Exercise details =>
Without adding anything, give again the lines from the one holding "RADIO pin SCK: SDA -> 10" through the final line of the records, exactly, with both ends included and pictures dropped.

Supplied records =>

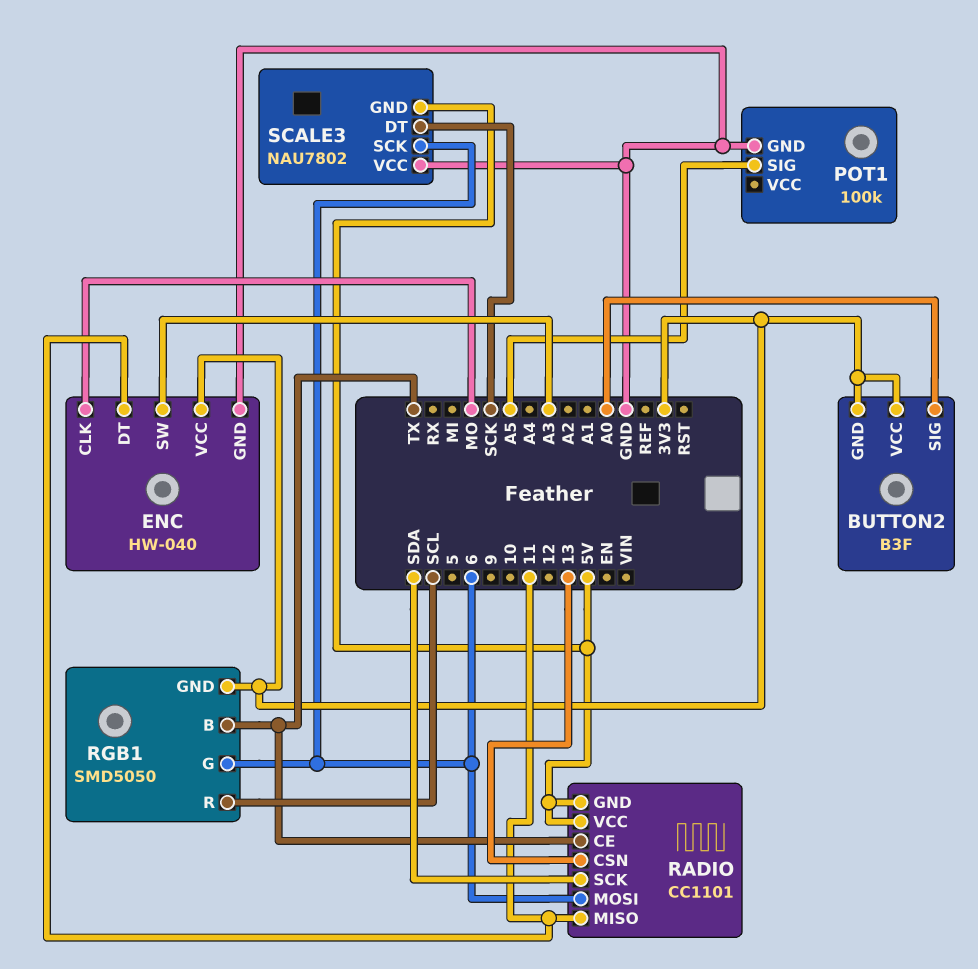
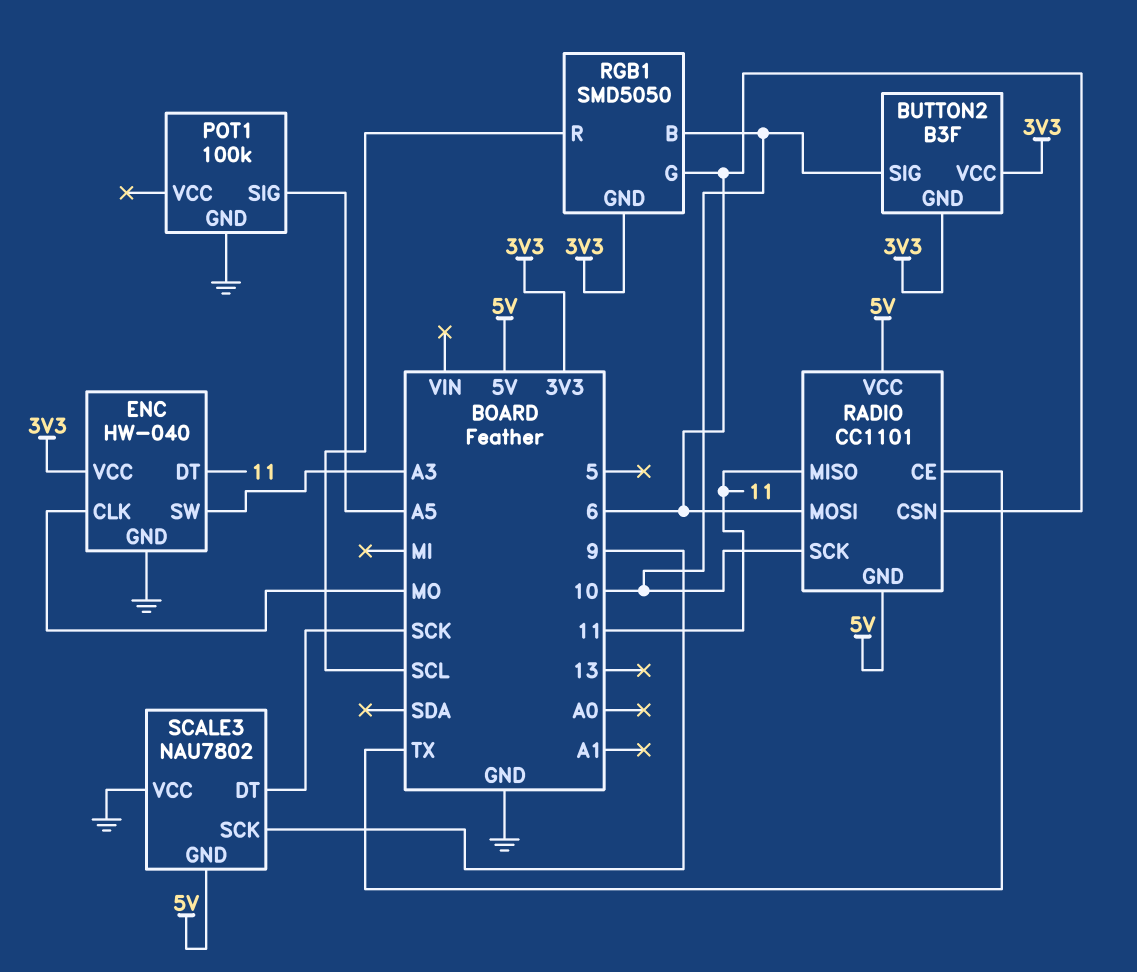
BUTTON2 pin SIG: A0 -> 10
RADIO pin CSN: 13 -> 6
RADIO pin SCK: SDA -> 10
RGB1 pin B: TX -> 10
SCALE3 pin SCK: 6 -> 9

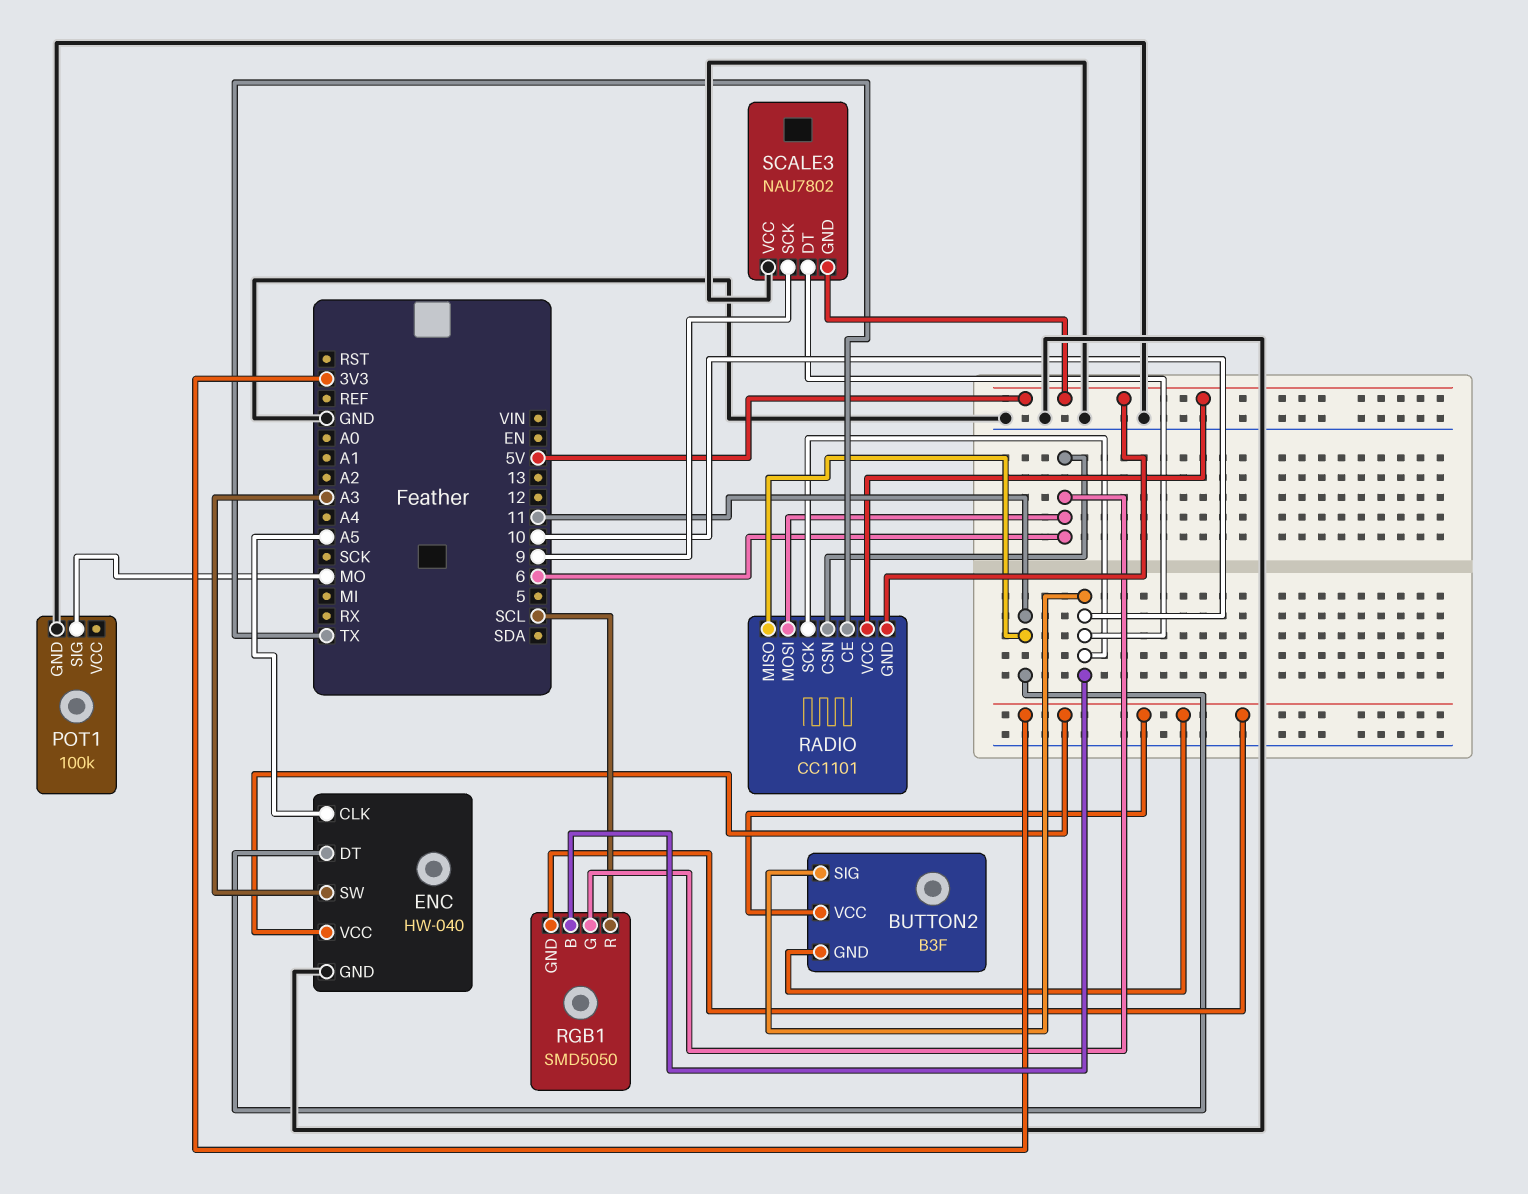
ENC pin CLK: MO -> A5
POT1 pin SIG: A5 -> MO
SCALE3 pin DT: SCK -> 10

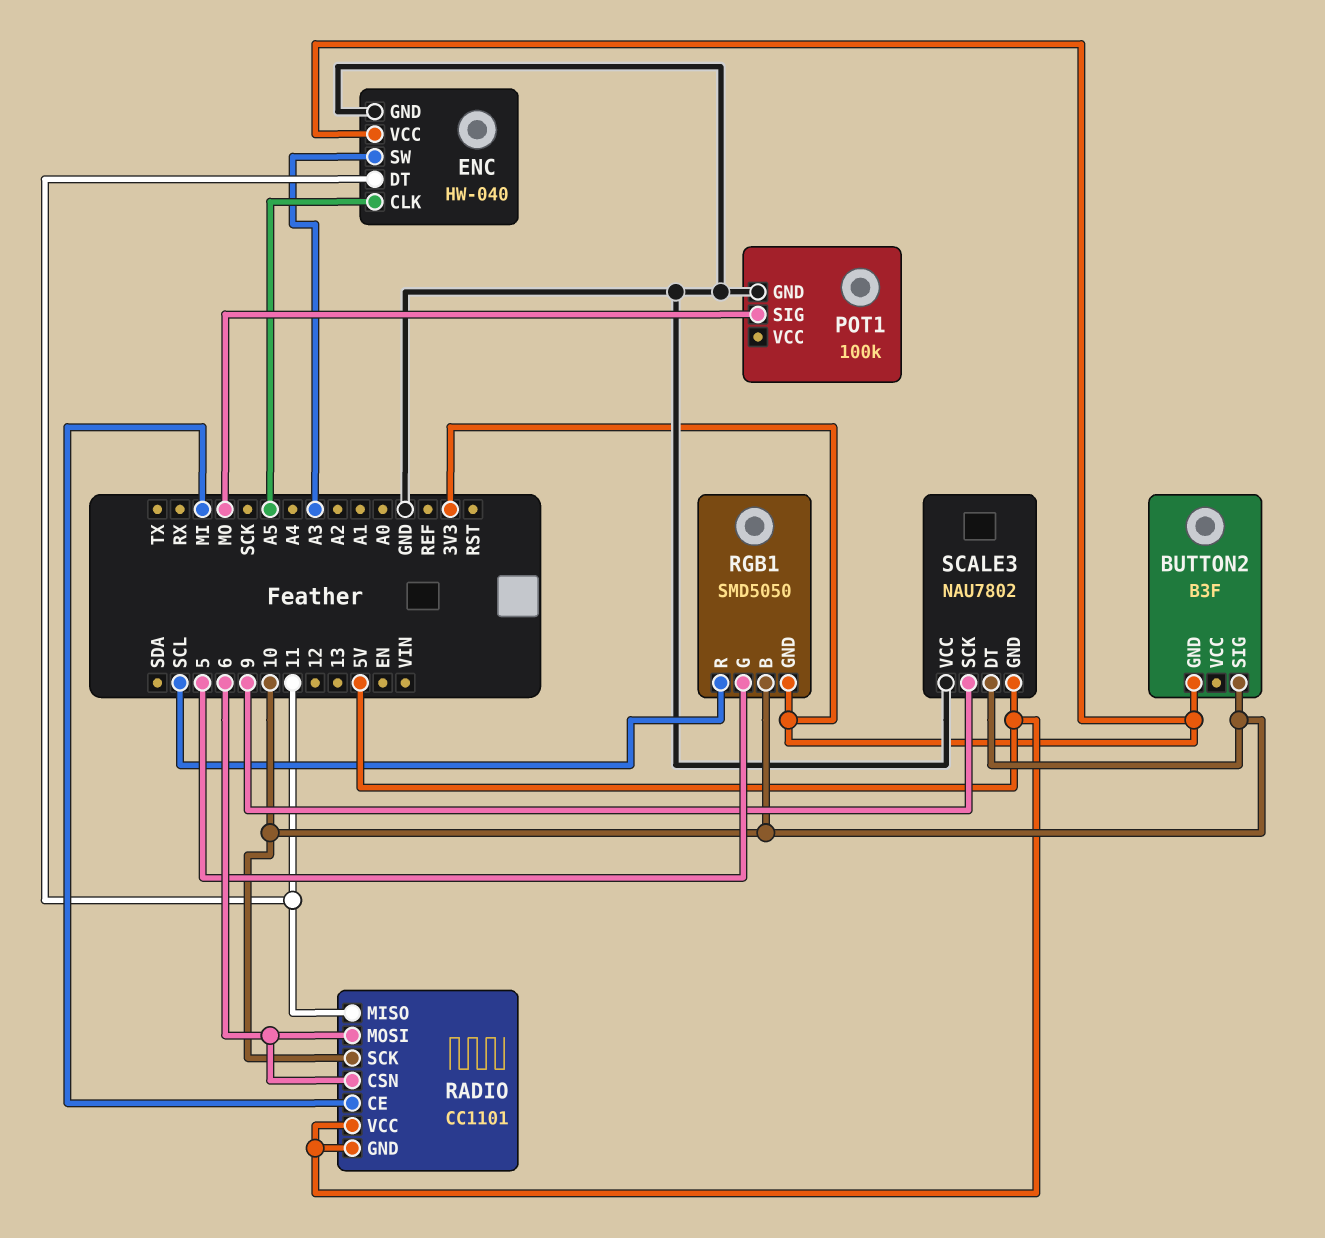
BUTTON2 pin VCC: 3V3 -> none
RADIO pin CE: TX -> MI
RGB1 pin G: 6 -> 5

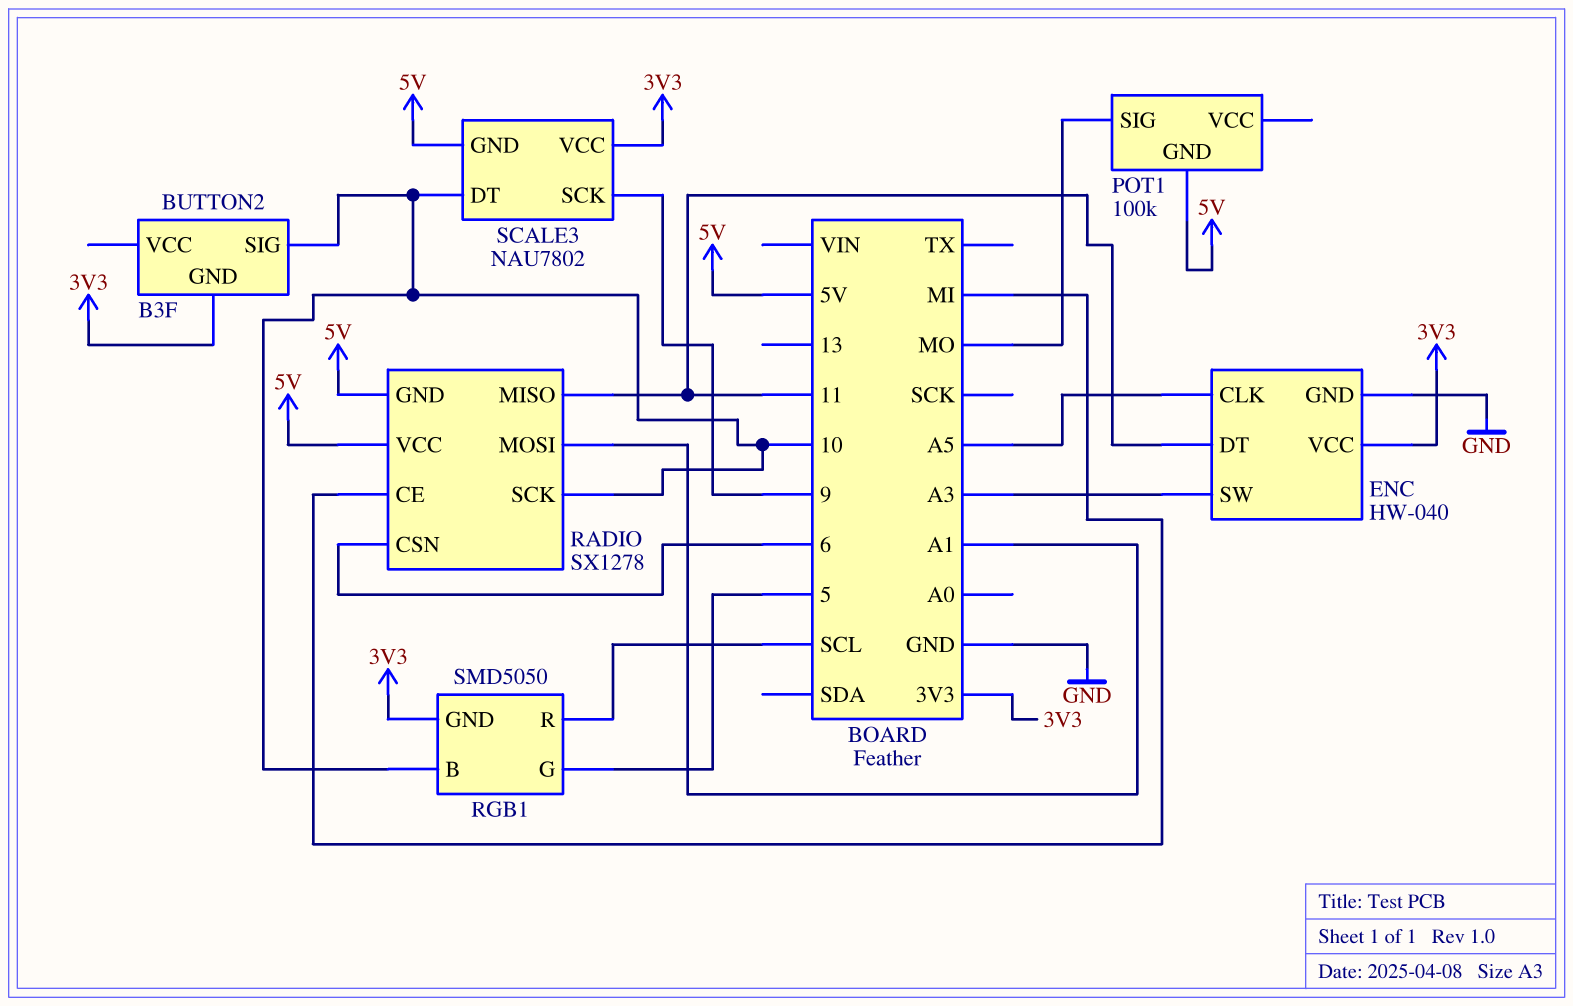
POT1 pin GND: GND -> 5V
RADIO: CC1101 -> SX1278
RADIO pin MOSI: 6 -> A1
SCALE3 pin VCC: GND -> 3V3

Solution to this exercise =>
RADIO pin SCK: SDA -> 10
RGB1 pin B: TX -> 10
SCALE3 pin SCK: 6 -> 9

ENC pin CLK: MO -> A5
POT1 pin SIG: A5 -> MO
SCALE3 pin DT: SCK -> 10

BUTTON2 pin VCC: 3V3 -> none
RADIO pin CE: TX -> MI
RGB1 pin G: 6 -> 5

POT1 pin GND: GND -> 5V
RADIO: CC1101 -> SX1278
RADIO pin MOSI: 6 -> A1
SCALE3 pin VCC: GND -> 3V3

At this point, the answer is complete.